ACTIVITY:
Select, from the material below, each line with "change" in it.

◇ ◇ ◇

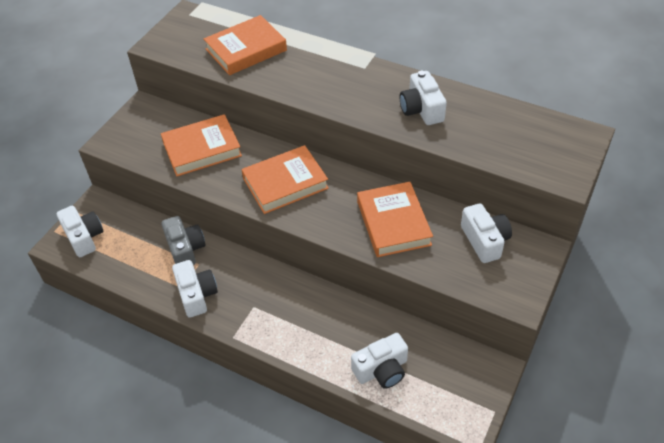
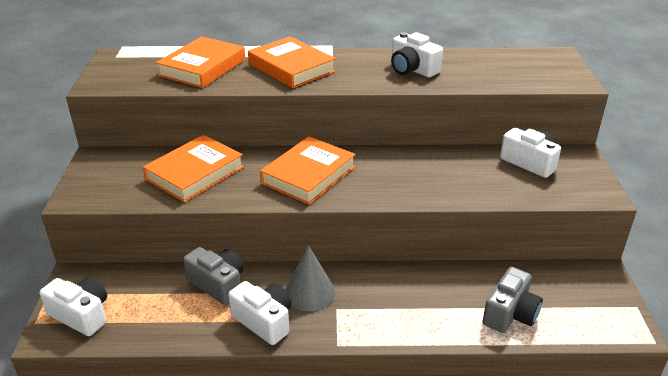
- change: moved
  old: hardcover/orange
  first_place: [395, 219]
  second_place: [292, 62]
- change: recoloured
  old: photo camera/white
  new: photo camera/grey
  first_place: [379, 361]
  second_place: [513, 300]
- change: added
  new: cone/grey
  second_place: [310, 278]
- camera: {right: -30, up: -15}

◇ ◇ ◇

EXERCISE RESULT:
- change: moved
- change: recoloured
- change: added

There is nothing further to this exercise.